● Brief: Please set down, unchanged, the line containing "yellow plate A3 level 2 -> none" and all the lines that follow it until the data below ends.

(Dataset items)

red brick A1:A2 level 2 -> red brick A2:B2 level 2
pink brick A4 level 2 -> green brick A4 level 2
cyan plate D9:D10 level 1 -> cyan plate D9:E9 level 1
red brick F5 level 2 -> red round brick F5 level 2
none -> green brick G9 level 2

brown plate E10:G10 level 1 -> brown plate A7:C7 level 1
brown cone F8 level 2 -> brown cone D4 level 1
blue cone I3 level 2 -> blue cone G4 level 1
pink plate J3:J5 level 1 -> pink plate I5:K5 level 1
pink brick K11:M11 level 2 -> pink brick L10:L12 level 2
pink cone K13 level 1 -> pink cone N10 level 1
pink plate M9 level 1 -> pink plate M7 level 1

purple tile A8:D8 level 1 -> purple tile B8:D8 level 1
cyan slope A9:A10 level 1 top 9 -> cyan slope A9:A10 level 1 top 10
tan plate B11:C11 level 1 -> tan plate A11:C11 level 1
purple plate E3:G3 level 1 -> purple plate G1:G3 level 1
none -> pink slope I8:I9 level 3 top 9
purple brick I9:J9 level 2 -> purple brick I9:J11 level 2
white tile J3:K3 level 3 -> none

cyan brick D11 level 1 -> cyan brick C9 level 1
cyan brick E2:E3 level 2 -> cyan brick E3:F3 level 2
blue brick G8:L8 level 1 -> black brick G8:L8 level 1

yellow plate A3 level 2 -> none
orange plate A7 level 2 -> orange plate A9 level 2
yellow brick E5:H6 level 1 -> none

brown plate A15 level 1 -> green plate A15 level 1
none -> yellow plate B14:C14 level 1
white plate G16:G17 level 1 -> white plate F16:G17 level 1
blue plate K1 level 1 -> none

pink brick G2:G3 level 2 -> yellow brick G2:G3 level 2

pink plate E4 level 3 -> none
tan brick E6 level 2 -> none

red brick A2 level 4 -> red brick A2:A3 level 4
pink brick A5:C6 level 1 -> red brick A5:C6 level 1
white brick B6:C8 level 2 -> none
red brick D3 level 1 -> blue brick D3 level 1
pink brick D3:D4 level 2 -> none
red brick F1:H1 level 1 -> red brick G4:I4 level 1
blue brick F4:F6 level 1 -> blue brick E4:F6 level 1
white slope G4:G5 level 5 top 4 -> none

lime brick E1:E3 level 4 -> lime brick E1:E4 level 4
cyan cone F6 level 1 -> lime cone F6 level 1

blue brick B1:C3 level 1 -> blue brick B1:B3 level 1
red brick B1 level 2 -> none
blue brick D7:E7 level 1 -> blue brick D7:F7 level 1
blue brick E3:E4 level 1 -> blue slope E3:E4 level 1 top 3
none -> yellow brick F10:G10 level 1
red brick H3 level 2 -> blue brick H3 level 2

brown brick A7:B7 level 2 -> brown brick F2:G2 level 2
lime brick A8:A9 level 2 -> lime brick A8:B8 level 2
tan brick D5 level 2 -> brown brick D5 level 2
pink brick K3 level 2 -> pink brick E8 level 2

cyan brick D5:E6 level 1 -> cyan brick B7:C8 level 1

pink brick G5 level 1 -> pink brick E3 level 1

● Exercise response:
yellow plate A3 level 2 -> none
orange plate A7 level 2 -> orange plate A9 level 2
yellow brick E5:H6 level 1 -> none

brown plate A15 level 1 -> green plate A15 level 1
none -> yellow plate B14:C14 level 1
white plate G16:G17 level 1 -> white plate F16:G17 level 1
blue plate K1 level 1 -> none

pink brick G2:G3 level 2 -> yellow brick G2:G3 level 2

pink plate E4 level 3 -> none
tan brick E6 level 2 -> none

red brick A2 level 4 -> red brick A2:A3 level 4
pink brick A5:C6 level 1 -> red brick A5:C6 level 1
white brick B6:C8 level 2 -> none
red brick D3 level 1 -> blue brick D3 level 1
pink brick D3:D4 level 2 -> none
red brick F1:H1 level 1 -> red brick G4:I4 level 1
blue brick F4:F6 level 1 -> blue brick E4:F6 level 1
white slope G4:G5 level 5 top 4 -> none

lime brick E1:E3 level 4 -> lime brick E1:E4 level 4
cyan cone F6 level 1 -> lime cone F6 level 1

blue brick B1:C3 level 1 -> blue brick B1:B3 level 1
red brick B1 level 2 -> none
blue brick D7:E7 level 1 -> blue brick D7:F7 level 1
blue brick E3:E4 level 1 -> blue slope E3:E4 level 1 top 3
none -> yellow brick F10:G10 level 1
red brick H3 level 2 -> blue brick H3 level 2

brown brick A7:B7 level 2 -> brown brick F2:G2 level 2
lime brick A8:A9 level 2 -> lime brick A8:B8 level 2
tan brick D5 level 2 -> brown brick D5 level 2
pink brick K3 level 2 -> pink brick E8 level 2

cyan brick D5:E6 level 1 -> cyan brick B7:C8 level 1

pink brick G5 level 1 -> pink brick E3 level 1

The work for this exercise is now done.